▶ Activity: The data must be reproduced verbatim; images are to be omitted.

▶ Records supplied:
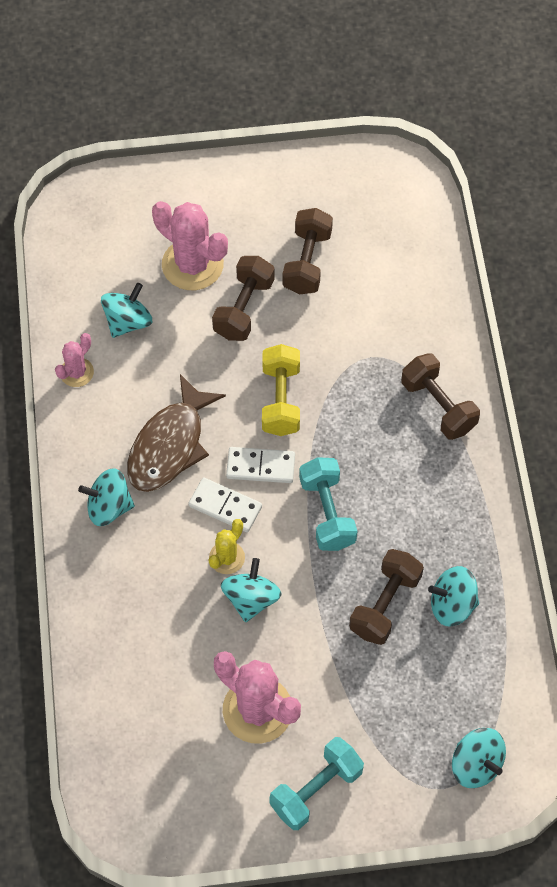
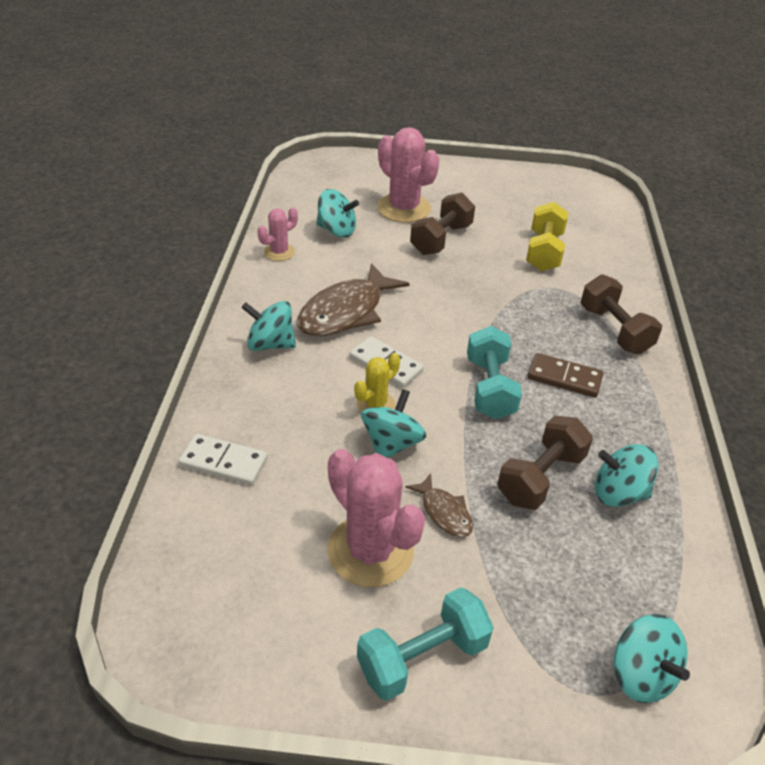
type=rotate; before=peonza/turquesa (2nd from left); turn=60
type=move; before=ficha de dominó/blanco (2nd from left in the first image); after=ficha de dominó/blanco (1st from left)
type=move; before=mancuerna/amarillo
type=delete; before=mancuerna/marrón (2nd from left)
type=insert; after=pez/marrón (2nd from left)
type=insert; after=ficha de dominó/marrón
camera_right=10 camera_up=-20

▶ Result for this exercise:
type=rotate; before=peonza/turquesa (2nd from left); turn=60
type=move; before=ficha de dominó/blanco (2nd from left in the first image); after=ficha de dominó/blanco (1st from left)
type=move; before=mancuerna/amarillo
type=delete; before=mancuerna/marrón (2nd from left)
type=insert; after=pez/marrón (2nd from left)
type=insert; after=ficha de dominó/marrón
camera_right=10 camera_up=-20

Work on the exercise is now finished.